Exercise directions:
Copy each record exactly and skip its pictures.

Extracted information:
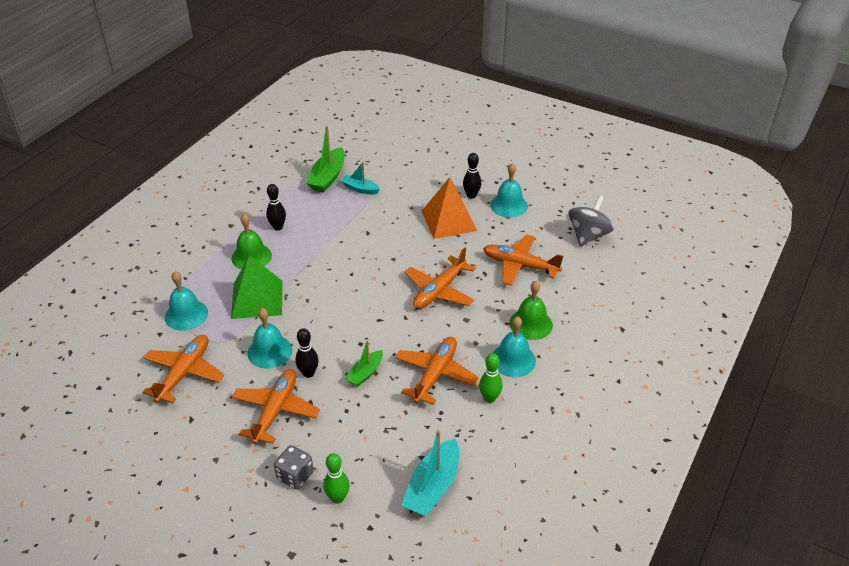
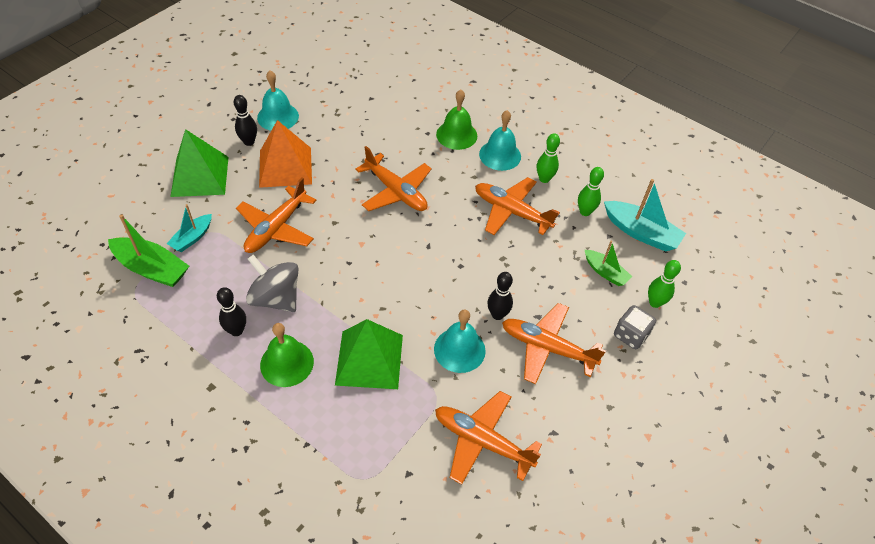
camera: 85 degrees left, 10 degrees up
(186, 315) = (380, 441): turquoise bell -> none
(365, 373) = (503, 266): green boat -> green boat (605, 272)
(424, 179) = (200, 176): none -> green pyramid
(451, 435) = (585, 212): none -> green bowling pin
(519, 265) = (374, 126): orange plane -> orange plane (276, 228)
(588, 235) = (345, 73): grey spinning top -> grey spinning top (276, 298)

Task response:
camera: 85 degrees left, 10 degrees up
(186, 315) = (380, 441): turquoise bell -> none
(365, 373) = (503, 266): green boat -> green boat (605, 272)
(424, 179) = (200, 176): none -> green pyramid
(451, 435) = (585, 212): none -> green bowling pin
(519, 265) = (374, 126): orange plane -> orange plane (276, 228)
(588, 235) = (345, 73): grey spinning top -> grey spinning top (276, 298)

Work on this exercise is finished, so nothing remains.